- **EXERCISE DATA**
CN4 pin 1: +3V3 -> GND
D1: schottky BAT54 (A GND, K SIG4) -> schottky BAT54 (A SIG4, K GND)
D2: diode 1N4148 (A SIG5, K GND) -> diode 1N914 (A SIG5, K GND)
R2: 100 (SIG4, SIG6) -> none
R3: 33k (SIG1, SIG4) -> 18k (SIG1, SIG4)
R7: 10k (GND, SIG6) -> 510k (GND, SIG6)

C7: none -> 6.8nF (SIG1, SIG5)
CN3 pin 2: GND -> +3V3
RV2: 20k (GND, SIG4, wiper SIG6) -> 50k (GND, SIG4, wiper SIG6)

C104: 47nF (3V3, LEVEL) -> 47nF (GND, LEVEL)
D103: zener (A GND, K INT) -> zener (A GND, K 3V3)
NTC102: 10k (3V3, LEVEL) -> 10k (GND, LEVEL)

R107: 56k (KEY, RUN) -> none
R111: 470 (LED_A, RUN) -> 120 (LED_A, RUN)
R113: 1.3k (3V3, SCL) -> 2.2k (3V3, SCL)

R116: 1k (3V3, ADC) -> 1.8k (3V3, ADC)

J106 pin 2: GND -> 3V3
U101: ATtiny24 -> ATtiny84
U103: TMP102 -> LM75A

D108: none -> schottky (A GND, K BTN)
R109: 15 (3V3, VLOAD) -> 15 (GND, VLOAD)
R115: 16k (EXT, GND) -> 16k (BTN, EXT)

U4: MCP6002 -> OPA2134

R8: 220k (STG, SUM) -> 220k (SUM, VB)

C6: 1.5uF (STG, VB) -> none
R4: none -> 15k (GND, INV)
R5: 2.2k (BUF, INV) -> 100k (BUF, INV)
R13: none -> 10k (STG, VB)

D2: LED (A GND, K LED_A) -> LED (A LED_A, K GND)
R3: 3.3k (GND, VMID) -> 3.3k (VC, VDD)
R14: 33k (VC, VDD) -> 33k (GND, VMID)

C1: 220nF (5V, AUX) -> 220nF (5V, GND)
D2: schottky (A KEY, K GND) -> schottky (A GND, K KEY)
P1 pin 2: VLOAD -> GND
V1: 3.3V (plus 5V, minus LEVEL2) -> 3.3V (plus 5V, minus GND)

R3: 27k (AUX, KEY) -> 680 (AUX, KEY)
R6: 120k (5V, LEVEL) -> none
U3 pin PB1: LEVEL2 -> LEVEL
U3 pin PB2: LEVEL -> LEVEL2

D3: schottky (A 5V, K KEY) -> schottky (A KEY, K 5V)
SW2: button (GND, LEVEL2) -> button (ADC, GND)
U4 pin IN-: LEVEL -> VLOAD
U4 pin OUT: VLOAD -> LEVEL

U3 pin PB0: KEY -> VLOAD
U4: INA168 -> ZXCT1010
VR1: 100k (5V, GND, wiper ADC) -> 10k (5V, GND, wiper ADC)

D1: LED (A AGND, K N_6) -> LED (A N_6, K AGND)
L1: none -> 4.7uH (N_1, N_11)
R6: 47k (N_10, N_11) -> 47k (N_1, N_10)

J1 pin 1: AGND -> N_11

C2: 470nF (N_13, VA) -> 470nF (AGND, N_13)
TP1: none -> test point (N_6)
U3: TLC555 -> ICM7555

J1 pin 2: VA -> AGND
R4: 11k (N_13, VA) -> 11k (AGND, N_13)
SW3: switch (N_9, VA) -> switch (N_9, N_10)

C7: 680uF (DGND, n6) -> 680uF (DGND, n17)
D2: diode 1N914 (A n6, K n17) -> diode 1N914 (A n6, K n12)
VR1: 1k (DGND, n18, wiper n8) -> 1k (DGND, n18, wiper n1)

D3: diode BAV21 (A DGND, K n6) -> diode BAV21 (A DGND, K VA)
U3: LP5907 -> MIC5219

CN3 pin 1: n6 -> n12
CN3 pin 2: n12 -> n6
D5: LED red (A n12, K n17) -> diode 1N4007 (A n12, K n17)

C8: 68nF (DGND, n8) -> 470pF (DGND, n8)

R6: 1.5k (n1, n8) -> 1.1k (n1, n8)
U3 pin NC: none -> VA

- **ACTIVITY**
Write out the whole listing exactly as it stands.

- **SOLUTION TO THE PROBLEM**
CN4 pin 1: +3V3 -> GND
D1: schottky BAT54 (A GND, K SIG4) -> schottky BAT54 (A SIG4, K GND)
D2: diode 1N4148 (A SIG5, K GND) -> diode 1N914 (A SIG5, K GND)
R2: 100 (SIG4, SIG6) -> none
R3: 33k (SIG1, SIG4) -> 18k (SIG1, SIG4)
R7: 10k (GND, SIG6) -> 510k (GND, SIG6)

C7: none -> 6.8nF (SIG1, SIG5)
CN3 pin 2: GND -> +3V3
RV2: 20k (GND, SIG4, wiper SIG6) -> 50k (GND, SIG4, wiper SIG6)

C104: 47nF (3V3, LEVEL) -> 47nF (GND, LEVEL)
D103: zener (A GND, K INT) -> zener (A GND, K 3V3)
NTC102: 10k (3V3, LEVEL) -> 10k (GND, LEVEL)

R107: 56k (KEY, RUN) -> none
R111: 470 (LED_A, RUN) -> 120 (LED_A, RUN)
R113: 1.3k (3V3, SCL) -> 2.2k (3V3, SCL)

R116: 1k (3V3, ADC) -> 1.8k (3V3, ADC)

J106 pin 2: GND -> 3V3
U101: ATtiny24 -> ATtiny84
U103: TMP102 -> LM75A

D108: none -> schottky (A GND, K BTN)
R109: 15 (3V3, VLOAD) -> 15 (GND, VLOAD)
R115: 16k (EXT, GND) -> 16k (BTN, EXT)

U4: MCP6002 -> OPA2134

R8: 220k (STG, SUM) -> 220k (SUM, VB)

C6: 1.5uF (STG, VB) -> none
R4: none -> 15k (GND, INV)
R5: 2.2k (BUF, INV) -> 100k (BUF, INV)
R13: none -> 10k (STG, VB)

D2: LED (A GND, K LED_A) -> LED (A LED_A, K GND)
R3: 3.3k (GND, VMID) -> 3.3k (VC, VDD)
R14: 33k (VC, VDD) -> 33k (GND, VMID)

C1: 220nF (5V, AUX) -> 220nF (5V, GND)
D2: schottky (A KEY, K GND) -> schottky (A GND, K KEY)
P1 pin 2: VLOAD -> GND
V1: 3.3V (plus 5V, minus LEVEL2) -> 3.3V (plus 5V, minus GND)

R3: 27k (AUX, KEY) -> 680 (AUX, KEY)
R6: 120k (5V, LEVEL) -> none
U3 pin PB1: LEVEL2 -> LEVEL
U3 pin PB2: LEVEL -> LEVEL2

D3: schottky (A 5V, K KEY) -> schottky (A KEY, K 5V)
SW2: button (GND, LEVEL2) -> button (ADC, GND)
U4 pin IN-: LEVEL -> VLOAD
U4 pin OUT: VLOAD -> LEVEL

U3 pin PB0: KEY -> VLOAD
U4: INA168 -> ZXCT1010
VR1: 100k (5V, GND, wiper ADC) -> 10k (5V, GND, wiper ADC)

D1: LED (A AGND, K N_6) -> LED (A N_6, K AGND)
L1: none -> 4.7uH (N_1, N_11)
R6: 47k (N_10, N_11) -> 47k (N_1, N_10)

J1 pin 1: AGND -> N_11

C2: 470nF (N_13, VA) -> 470nF (AGND, N_13)
TP1: none -> test point (N_6)
U3: TLC555 -> ICM7555

J1 pin 2: VA -> AGND
R4: 11k (N_13, VA) -> 11k (AGND, N_13)
SW3: switch (N_9, VA) -> switch (N_9, N_10)

C7: 680uF (DGND, n6) -> 680uF (DGND, n17)
D2: diode 1N914 (A n6, K n17) -> diode 1N914 (A n6, K n12)
VR1: 1k (DGND, n18, wiper n8) -> 1k (DGND, n18, wiper n1)

D3: diode BAV21 (A DGND, K n6) -> diode BAV21 (A DGND, K VA)
U3: LP5907 -> MIC5219

CN3 pin 1: n6 -> n12
CN3 pin 2: n12 -> n6
D5: LED red (A n12, K n17) -> diode 1N4007 (A n12, K n17)

C8: 68nF (DGND, n8) -> 470pF (DGND, n8)

R6: 1.5k (n1, n8) -> 1.1k (n1, n8)
U3 pin NC: none -> VA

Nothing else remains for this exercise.